■ **TASK ITEM**
A complete and exact copy of the data below is the task.

[Stored data]
──────────

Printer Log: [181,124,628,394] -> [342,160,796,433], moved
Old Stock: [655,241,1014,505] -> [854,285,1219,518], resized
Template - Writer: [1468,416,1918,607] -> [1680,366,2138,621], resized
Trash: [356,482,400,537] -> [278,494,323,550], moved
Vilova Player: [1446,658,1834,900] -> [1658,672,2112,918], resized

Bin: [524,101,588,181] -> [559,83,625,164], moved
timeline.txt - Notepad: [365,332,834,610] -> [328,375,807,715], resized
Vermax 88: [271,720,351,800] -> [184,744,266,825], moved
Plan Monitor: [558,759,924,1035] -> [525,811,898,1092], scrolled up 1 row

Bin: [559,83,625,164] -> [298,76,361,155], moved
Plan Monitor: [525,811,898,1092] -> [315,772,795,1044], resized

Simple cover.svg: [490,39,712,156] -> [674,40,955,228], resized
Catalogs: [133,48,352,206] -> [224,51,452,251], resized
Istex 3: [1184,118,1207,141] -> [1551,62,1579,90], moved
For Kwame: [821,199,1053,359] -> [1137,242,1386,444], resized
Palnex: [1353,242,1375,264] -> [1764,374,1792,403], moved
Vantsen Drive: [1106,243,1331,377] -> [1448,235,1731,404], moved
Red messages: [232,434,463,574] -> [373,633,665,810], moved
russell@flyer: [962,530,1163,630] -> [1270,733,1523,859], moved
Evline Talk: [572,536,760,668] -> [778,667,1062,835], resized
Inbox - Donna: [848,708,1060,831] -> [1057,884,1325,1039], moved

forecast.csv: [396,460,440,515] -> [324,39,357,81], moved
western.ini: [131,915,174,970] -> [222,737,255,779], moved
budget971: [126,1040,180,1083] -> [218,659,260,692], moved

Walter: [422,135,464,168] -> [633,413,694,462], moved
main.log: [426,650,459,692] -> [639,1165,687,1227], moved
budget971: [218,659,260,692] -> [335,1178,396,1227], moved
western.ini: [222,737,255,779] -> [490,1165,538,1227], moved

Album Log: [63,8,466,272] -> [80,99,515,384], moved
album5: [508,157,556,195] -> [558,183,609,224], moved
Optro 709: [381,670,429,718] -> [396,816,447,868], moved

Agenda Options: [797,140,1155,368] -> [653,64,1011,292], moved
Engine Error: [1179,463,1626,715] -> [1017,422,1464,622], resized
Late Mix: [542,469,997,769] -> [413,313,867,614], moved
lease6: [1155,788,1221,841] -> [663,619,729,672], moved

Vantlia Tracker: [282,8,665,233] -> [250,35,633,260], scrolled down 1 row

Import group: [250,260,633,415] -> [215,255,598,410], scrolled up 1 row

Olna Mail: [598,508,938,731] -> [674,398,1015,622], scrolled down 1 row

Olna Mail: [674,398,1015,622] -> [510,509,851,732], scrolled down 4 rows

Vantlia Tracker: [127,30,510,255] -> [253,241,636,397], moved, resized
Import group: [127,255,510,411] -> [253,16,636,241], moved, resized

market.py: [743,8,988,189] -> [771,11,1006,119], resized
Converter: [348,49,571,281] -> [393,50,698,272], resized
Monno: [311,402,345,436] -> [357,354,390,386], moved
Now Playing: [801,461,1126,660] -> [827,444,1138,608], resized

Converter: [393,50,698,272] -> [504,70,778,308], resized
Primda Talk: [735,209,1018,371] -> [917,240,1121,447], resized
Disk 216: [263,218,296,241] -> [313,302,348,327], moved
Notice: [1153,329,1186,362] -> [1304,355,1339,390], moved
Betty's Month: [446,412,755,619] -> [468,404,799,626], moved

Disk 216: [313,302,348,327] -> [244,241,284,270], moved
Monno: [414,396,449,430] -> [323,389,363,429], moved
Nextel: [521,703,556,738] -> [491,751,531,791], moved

──────────

■ **ANSWER SECTION**
Printer Log: [181,124,628,394] -> [342,160,796,433], moved
Old Stock: [655,241,1014,505] -> [854,285,1219,518], resized
Template - Writer: [1468,416,1918,607] -> [1680,366,2138,621], resized
Trash: [356,482,400,537] -> [278,494,323,550], moved
Vilova Player: [1446,658,1834,900] -> [1658,672,2112,918], resized

Bin: [524,101,588,181] -> [559,83,625,164], moved
timeline.txt - Notepad: [365,332,834,610] -> [328,375,807,715], resized
Vermax 88: [271,720,351,800] -> [184,744,266,825], moved
Plan Monitor: [558,759,924,1035] -> [525,811,898,1092], scrolled up 1 row

Bin: [559,83,625,164] -> [298,76,361,155], moved
Plan Monitor: [525,811,898,1092] -> [315,772,795,1044], resized

Simple cover.svg: [490,39,712,156] -> [674,40,955,228], resized
Catalogs: [133,48,352,206] -> [224,51,452,251], resized
Istex 3: [1184,118,1207,141] -> [1551,62,1579,90], moved
For Kwame: [821,199,1053,359] -> [1137,242,1386,444], resized
Palnex: [1353,242,1375,264] -> [1764,374,1792,403], moved
Vantsen Drive: [1106,243,1331,377] -> [1448,235,1731,404], moved
Red messages: [232,434,463,574] -> [373,633,665,810], moved
russell@flyer: [962,530,1163,630] -> [1270,733,1523,859], moved
Evline Talk: [572,536,760,668] -> [778,667,1062,835], resized
Inbox - Donna: [848,708,1060,831] -> [1057,884,1325,1039], moved

forecast.csv: [396,460,440,515] -> [324,39,357,81], moved
western.ini: [131,915,174,970] -> [222,737,255,779], moved
budget971: [126,1040,180,1083] -> [218,659,260,692], moved

Walter: [422,135,464,168] -> [633,413,694,462], moved
main.log: [426,650,459,692] -> [639,1165,687,1227], moved
budget971: [218,659,260,692] -> [335,1178,396,1227], moved
western.ini: [222,737,255,779] -> [490,1165,538,1227], moved

Album Log: [63,8,466,272] -> [80,99,515,384], moved
album5: [508,157,556,195] -> [558,183,609,224], moved
Optro 709: [381,670,429,718] -> [396,816,447,868], moved

Agenda Options: [797,140,1155,368] -> [653,64,1011,292], moved
Engine Error: [1179,463,1626,715] -> [1017,422,1464,622], resized
Late Mix: [542,469,997,769] -> [413,313,867,614], moved
lease6: [1155,788,1221,841] -> [663,619,729,672], moved

Vantlia Tracker: [282,8,665,233] -> [250,35,633,260], scrolled down 1 row

Import group: [250,260,633,415] -> [215,255,598,410], scrolled up 1 row

Olna Mail: [598,508,938,731] -> [674,398,1015,622], scrolled down 1 row

Olna Mail: [674,398,1015,622] -> [510,509,851,732], scrolled down 4 rows

Vantlia Tracker: [127,30,510,255] -> [253,241,636,397], moved, resized
Import group: [127,255,510,411] -> [253,16,636,241], moved, resized

market.py: [743,8,988,189] -> [771,11,1006,119], resized
Converter: [348,49,571,281] -> [393,50,698,272], resized
Monno: [311,402,345,436] -> [357,354,390,386], moved
Now Playing: [801,461,1126,660] -> [827,444,1138,608], resized

Converter: [393,50,698,272] -> [504,70,778,308], resized
Primda Talk: [735,209,1018,371] -> [917,240,1121,447], resized
Disk 216: [263,218,296,241] -> [313,302,348,327], moved
Notice: [1153,329,1186,362] -> [1304,355,1339,390], moved
Betty's Month: [446,412,755,619] -> [468,404,799,626], moved

Disk 216: [313,302,348,327] -> [244,241,284,270], moved
Monno: [414,396,449,430] -> [323,389,363,429], moved
Nextel: [521,703,556,738] -> [491,751,531,791], moved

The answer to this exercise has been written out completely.